:: Provided material ::
┌──

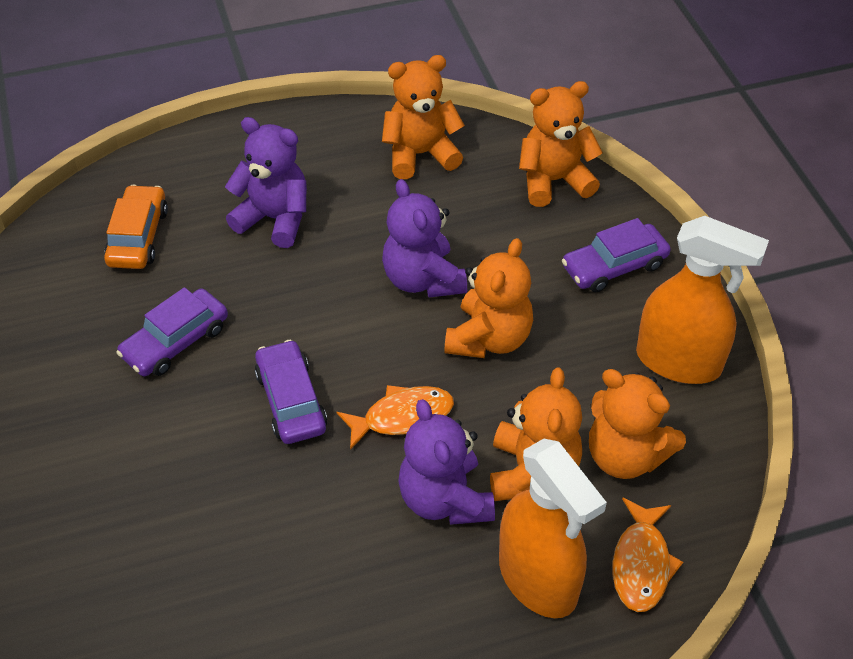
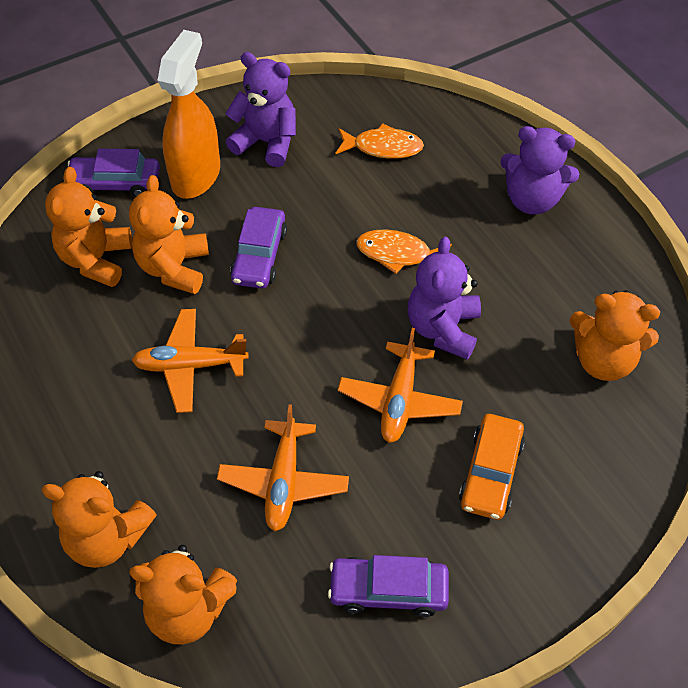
orange plane: 0 -> 3
orange spray bottle: 2 -> 1

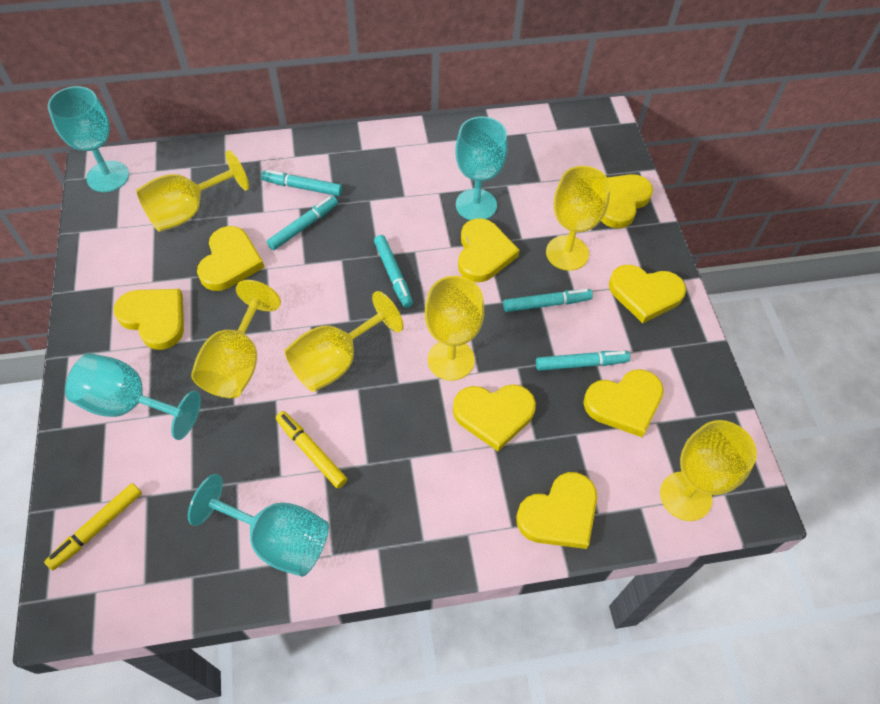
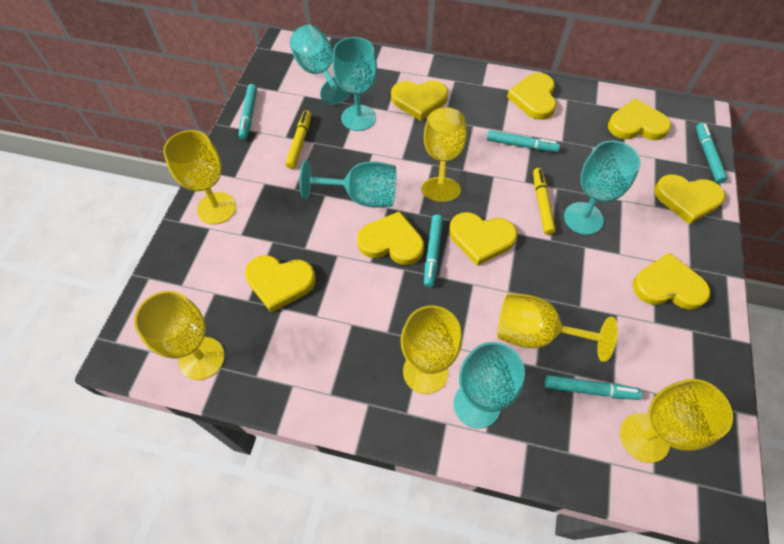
turquoise goblet: 4 -> 5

└──

:: What you need to do ::
Which lines in the listing above include the string "orange"? Copy each of them.

:: Answer to this task ::
orange plane: 0 -> 3
orange spray bottle: 2 -> 1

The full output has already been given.